- _Information shown_
= = =

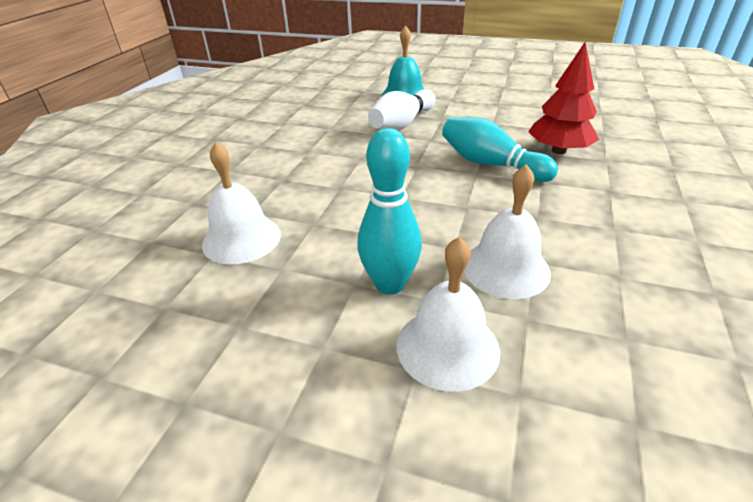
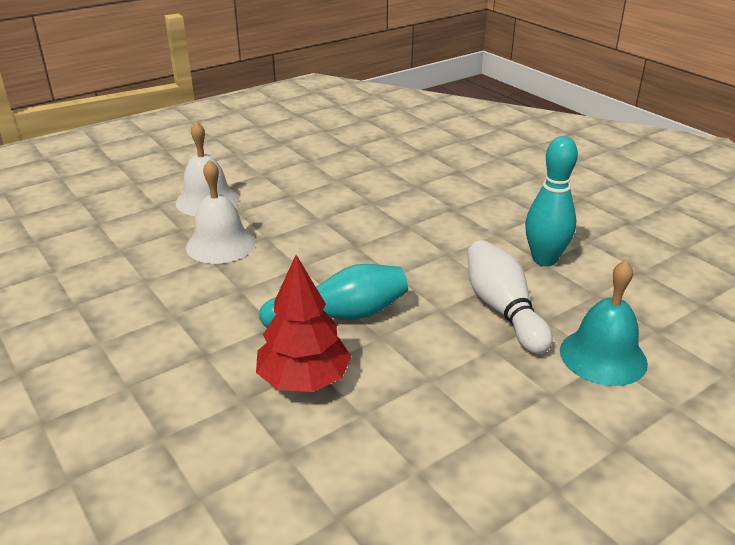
camera: 125 degrees right, 5 degrees down
(241, 239) = (387, 176): white bell -> none
(390, 284) = (272, 204): turquoise bowling pin -> turquoise bowling pin (544, 259)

= = =

- _Task prompt_
Pictures stay out; all other material above is restated word for word.

- _Written reply_
camera: 125 degrees right, 5 degrees down
(241, 239) = (387, 176): white bell -> none
(390, 284) = (272, 204): turquoise bowling pin -> turquoise bowling pin (544, 259)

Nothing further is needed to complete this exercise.